(Change listing data)

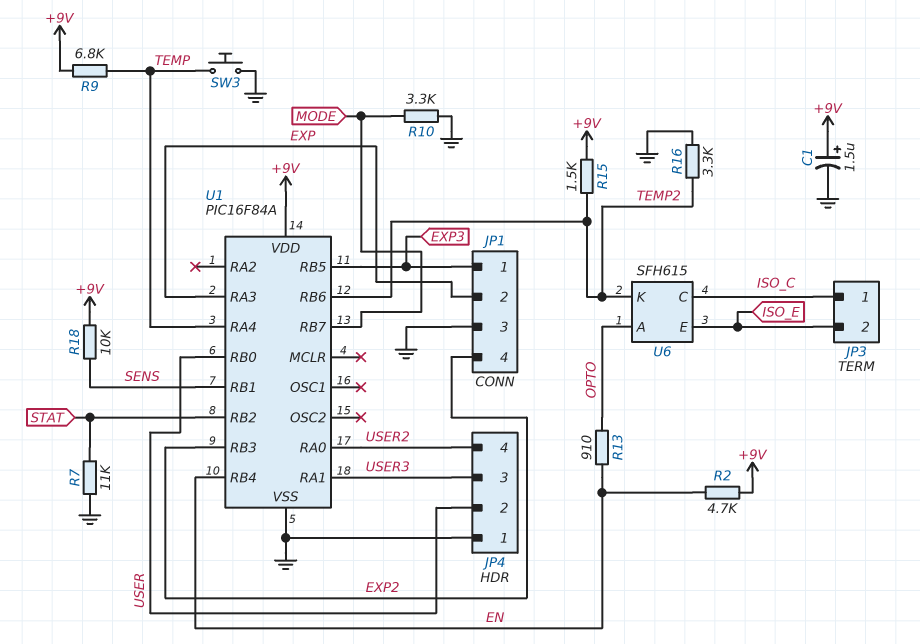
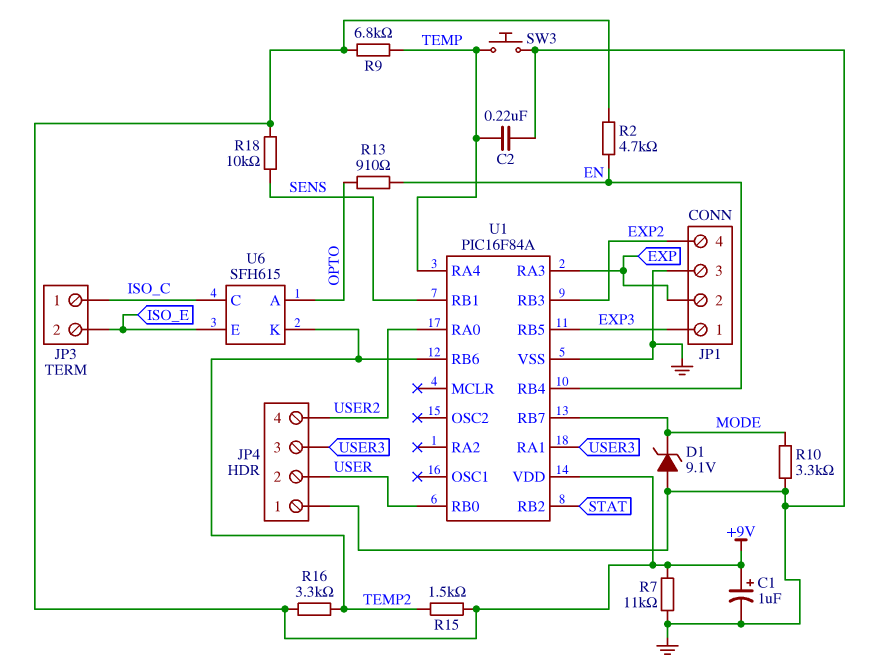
C1: 1.5uF (plus +9V, minus GND) -> 1uF (plus +9V, minus GND)
C2: none -> 220nF (GND, TEMP)
D1: none -> zener 9.1V (A GND, K MODE)
R7: 11k (GND, STAT) -> 11k (+9V, GND)
R16: 3.3k (GND, TEMP2) -> 3.3k (+9V, TEMP2)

Exercise instructions = I would like the data copied exactly as it stands, with no pictures included.

Answer box =
C1: 1.5uF (plus +9V, minus GND) -> 1uF (plus +9V, minus GND)
C2: none -> 220nF (GND, TEMP)
D1: none -> zener 9.1V (A GND, K MODE)
R7: 11k (GND, STAT) -> 11k (+9V, GND)
R16: 3.3k (GND, TEMP2) -> 3.3k (+9V, TEMP2)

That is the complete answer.